### What you will do
The answer is to be the lines of the material from its start through the line containing "1 from left in", each copied exactly; no pictures.

+++++

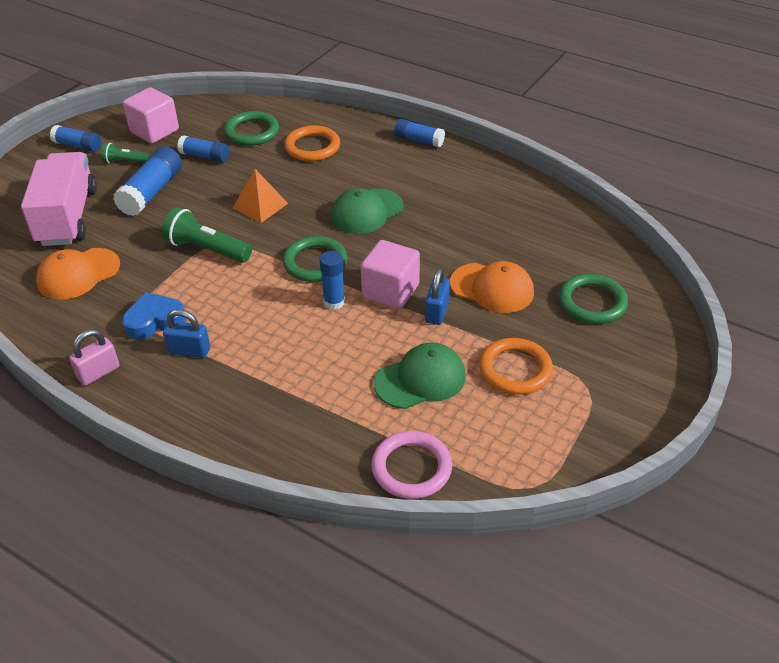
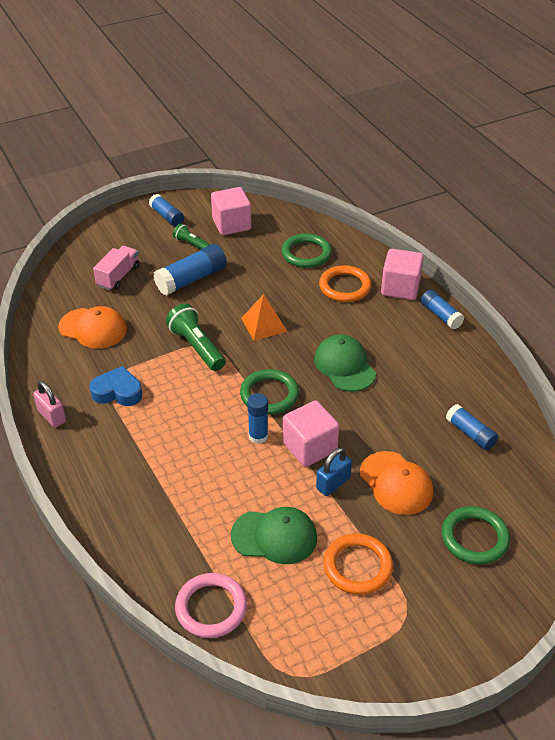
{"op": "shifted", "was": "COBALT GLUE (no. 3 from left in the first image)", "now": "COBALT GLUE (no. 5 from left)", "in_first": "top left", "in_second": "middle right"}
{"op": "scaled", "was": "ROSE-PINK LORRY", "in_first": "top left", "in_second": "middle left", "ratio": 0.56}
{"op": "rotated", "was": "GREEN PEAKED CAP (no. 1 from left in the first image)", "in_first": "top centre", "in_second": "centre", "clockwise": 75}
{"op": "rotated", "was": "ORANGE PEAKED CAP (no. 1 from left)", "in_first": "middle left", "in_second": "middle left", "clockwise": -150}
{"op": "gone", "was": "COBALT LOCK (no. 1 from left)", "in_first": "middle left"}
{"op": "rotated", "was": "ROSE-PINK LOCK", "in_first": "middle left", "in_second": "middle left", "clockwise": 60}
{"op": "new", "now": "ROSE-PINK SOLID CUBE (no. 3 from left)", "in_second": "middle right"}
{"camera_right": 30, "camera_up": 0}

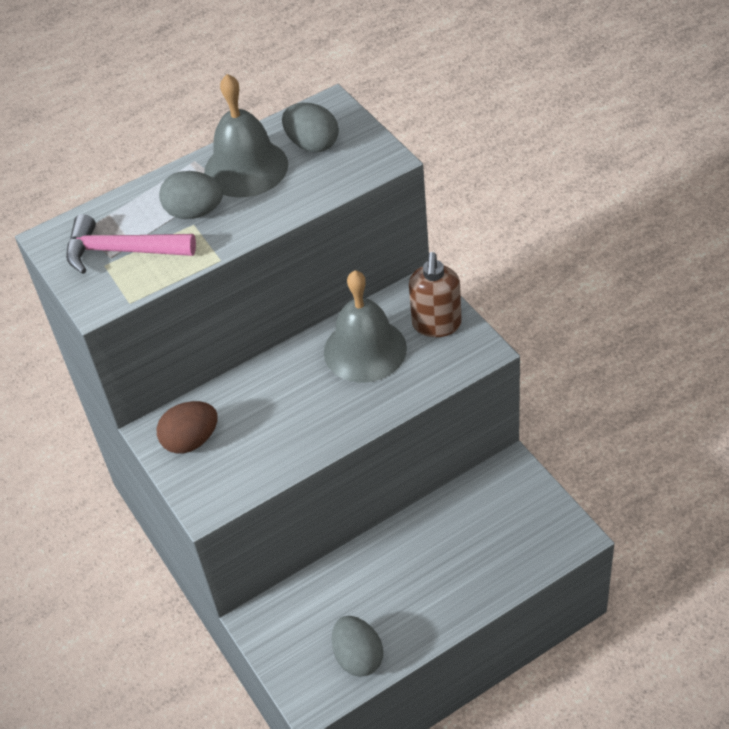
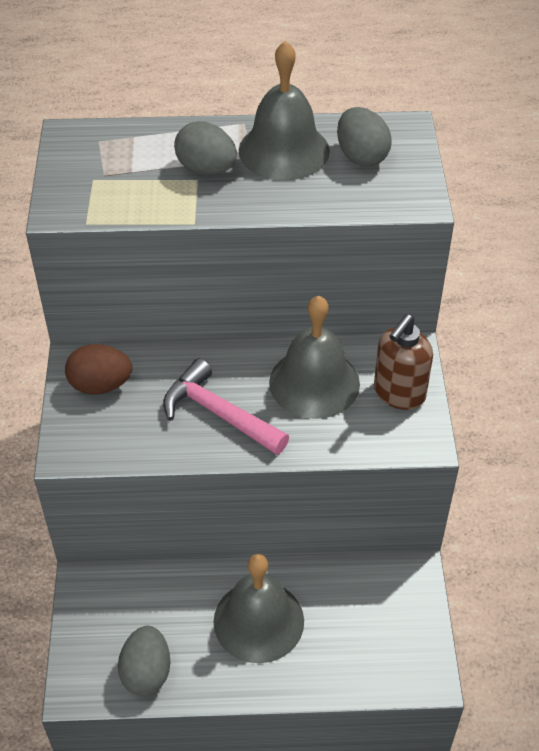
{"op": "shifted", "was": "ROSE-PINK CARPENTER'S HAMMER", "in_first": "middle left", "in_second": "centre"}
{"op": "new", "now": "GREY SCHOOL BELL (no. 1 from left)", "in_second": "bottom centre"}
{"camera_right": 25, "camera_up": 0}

+++++

### Solution
{"op": "shifted", "was": "COBALT GLUE (no. 3 from left in the first image)", "now": "COBALT GLUE (no. 5 from left)", "in_first": "top left", "in_second": "middle right"}
{"op": "scaled", "was": "ROSE-PINK LORRY", "in_first": "top left", "in_second": "middle left", "ratio": 0.56}
{"op": "rotated", "was": "GREEN PEAKED CAP (no. 1 from left in the first image)", "in_first": "top centre", "in_second": "centre", "clockwise": 75}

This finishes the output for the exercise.